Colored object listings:
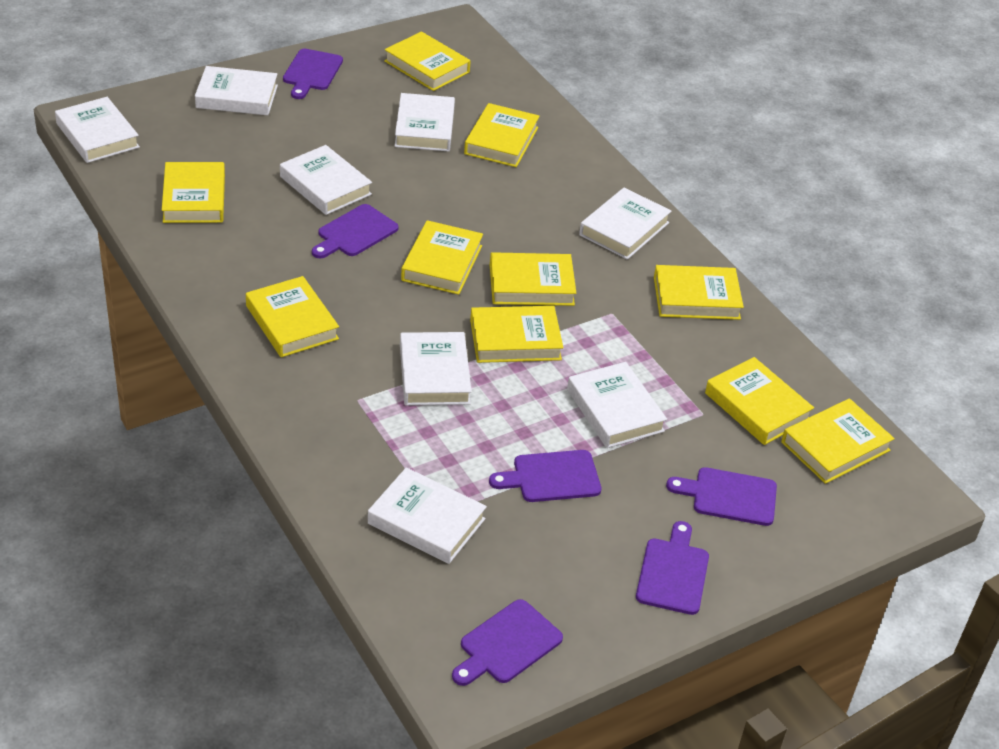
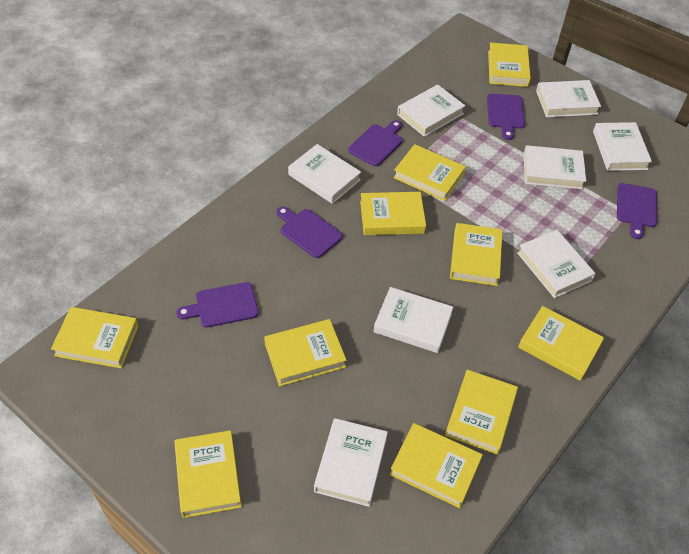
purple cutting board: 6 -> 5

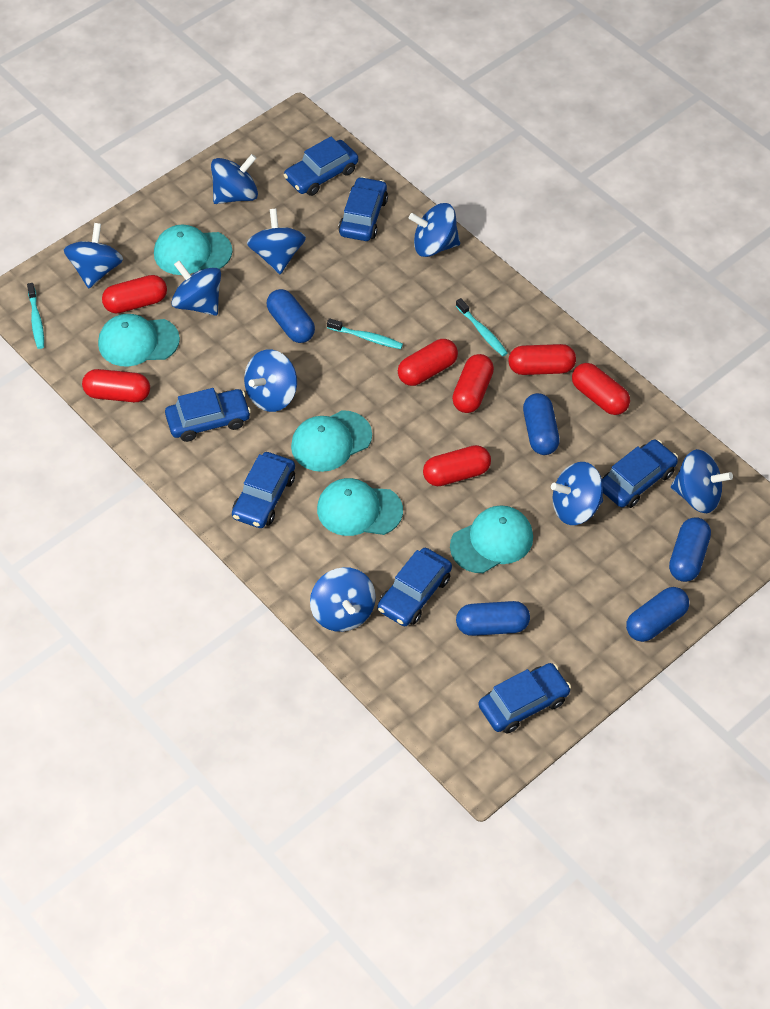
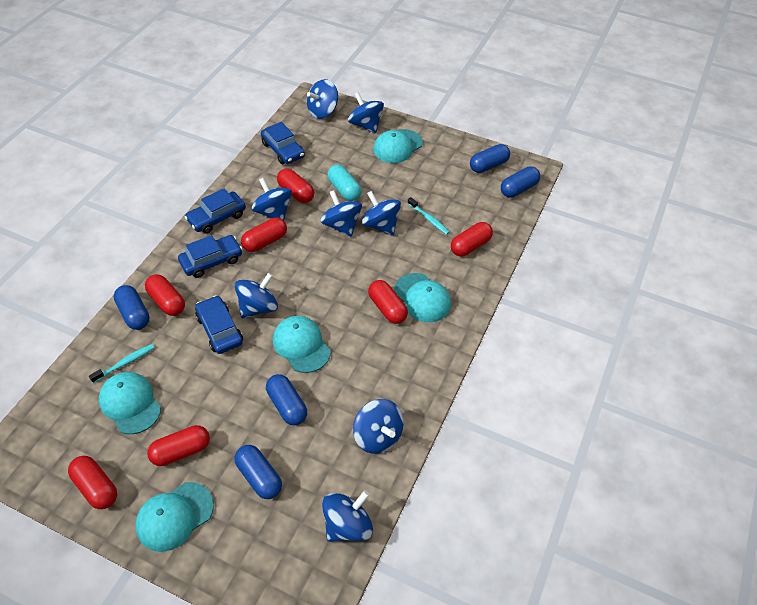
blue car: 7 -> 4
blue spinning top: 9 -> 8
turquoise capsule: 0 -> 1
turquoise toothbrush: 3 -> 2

◆ EXERCISE AIM: What the answer must hold: all the data above, given again exactly, without pictures.

◆ RESULT FOR THIS TASK:
purple cutting board: 6 -> 5

blue car: 7 -> 4
blue spinning top: 9 -> 8
turquoise capsule: 0 -> 1
turquoise toothbrush: 3 -> 2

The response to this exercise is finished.